### Task requirements
In the records below, count the lines that contain the string "autoBeamOff". Reply with the number alone.

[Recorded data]
◆ ◆ ◆ ◆ ◆ ◆ ◆
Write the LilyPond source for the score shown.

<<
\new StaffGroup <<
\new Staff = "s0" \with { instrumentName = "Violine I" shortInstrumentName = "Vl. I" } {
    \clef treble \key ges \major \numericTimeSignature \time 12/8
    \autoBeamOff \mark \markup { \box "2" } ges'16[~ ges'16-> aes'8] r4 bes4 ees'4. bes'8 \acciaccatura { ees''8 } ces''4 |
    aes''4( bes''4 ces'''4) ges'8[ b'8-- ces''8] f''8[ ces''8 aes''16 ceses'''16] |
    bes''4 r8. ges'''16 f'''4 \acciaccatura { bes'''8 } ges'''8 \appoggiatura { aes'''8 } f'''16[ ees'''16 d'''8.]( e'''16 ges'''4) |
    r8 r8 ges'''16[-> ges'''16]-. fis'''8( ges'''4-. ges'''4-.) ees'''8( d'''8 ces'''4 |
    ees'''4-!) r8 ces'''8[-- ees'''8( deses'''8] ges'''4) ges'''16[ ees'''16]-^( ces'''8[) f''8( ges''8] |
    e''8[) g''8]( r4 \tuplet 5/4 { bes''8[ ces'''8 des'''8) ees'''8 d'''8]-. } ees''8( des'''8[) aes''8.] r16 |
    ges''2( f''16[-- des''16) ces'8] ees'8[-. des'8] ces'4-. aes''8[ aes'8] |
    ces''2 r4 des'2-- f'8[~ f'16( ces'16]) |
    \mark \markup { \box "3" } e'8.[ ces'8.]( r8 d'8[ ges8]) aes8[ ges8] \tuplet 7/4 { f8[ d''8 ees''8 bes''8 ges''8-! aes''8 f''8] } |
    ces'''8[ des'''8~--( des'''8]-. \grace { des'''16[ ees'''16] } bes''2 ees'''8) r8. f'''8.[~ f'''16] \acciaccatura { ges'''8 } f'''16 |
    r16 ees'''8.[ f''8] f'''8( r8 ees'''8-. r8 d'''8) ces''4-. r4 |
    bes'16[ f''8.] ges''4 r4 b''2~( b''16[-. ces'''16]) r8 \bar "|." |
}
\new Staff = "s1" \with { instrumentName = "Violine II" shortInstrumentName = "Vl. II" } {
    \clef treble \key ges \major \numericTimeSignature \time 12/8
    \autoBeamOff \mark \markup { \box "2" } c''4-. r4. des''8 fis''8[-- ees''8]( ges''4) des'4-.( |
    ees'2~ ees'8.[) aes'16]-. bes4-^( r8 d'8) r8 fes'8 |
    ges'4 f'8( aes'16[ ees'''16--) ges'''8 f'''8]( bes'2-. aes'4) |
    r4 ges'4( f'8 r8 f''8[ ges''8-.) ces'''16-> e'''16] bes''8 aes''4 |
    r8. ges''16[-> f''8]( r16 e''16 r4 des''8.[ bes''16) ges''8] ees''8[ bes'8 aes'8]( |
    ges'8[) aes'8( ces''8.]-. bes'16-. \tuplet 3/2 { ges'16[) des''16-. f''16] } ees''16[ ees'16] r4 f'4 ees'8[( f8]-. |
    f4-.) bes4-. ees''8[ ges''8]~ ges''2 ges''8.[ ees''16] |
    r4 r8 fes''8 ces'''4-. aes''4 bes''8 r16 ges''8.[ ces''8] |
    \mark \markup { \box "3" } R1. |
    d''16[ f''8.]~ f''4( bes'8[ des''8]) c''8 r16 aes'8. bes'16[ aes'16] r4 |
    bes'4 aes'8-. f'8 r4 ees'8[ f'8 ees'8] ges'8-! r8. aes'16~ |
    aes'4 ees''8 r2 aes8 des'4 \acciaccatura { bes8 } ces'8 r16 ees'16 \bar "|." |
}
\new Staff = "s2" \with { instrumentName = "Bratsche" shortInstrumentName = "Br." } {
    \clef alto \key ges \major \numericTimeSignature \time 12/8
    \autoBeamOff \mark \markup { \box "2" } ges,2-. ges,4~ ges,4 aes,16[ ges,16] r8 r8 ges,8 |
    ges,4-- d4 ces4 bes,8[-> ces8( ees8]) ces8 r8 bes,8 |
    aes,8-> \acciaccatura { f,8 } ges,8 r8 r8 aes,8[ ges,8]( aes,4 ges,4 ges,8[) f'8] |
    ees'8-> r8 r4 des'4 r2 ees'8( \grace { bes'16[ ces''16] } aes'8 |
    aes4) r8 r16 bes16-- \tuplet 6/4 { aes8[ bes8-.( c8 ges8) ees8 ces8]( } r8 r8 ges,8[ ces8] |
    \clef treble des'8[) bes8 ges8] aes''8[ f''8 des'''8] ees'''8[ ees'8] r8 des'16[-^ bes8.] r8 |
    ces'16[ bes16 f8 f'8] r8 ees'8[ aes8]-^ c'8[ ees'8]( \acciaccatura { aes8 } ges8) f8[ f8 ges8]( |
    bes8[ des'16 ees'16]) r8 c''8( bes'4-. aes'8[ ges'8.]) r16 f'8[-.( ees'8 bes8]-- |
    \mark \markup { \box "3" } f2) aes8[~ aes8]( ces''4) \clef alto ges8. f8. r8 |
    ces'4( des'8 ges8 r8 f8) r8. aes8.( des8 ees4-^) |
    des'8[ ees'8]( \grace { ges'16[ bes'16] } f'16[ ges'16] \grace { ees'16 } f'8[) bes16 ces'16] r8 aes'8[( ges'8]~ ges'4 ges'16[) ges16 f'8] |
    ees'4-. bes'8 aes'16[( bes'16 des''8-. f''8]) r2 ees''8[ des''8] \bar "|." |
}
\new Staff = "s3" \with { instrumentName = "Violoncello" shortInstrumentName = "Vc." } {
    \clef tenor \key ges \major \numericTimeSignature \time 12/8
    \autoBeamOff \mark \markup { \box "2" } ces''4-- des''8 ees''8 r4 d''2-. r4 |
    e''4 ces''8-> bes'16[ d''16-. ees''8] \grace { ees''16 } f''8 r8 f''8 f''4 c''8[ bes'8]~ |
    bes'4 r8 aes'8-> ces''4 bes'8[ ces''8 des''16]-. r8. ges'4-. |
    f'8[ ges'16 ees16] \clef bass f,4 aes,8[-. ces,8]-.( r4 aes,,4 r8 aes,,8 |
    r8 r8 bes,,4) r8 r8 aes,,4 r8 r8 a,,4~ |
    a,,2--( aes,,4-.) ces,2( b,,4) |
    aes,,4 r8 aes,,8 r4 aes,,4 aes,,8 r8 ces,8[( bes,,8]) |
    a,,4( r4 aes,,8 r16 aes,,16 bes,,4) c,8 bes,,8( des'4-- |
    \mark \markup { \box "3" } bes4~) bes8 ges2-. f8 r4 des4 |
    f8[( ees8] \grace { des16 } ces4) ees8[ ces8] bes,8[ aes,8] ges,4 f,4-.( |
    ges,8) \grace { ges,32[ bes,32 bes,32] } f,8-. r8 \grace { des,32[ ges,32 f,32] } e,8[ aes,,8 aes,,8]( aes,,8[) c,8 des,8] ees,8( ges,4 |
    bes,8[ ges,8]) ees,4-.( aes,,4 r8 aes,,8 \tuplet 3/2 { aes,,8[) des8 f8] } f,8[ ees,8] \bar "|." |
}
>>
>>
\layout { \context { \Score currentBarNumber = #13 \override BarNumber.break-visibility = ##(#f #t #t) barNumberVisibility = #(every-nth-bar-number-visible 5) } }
◆ ◆ ◆ ◆ ◆ ◆ ◆
### Completed task
4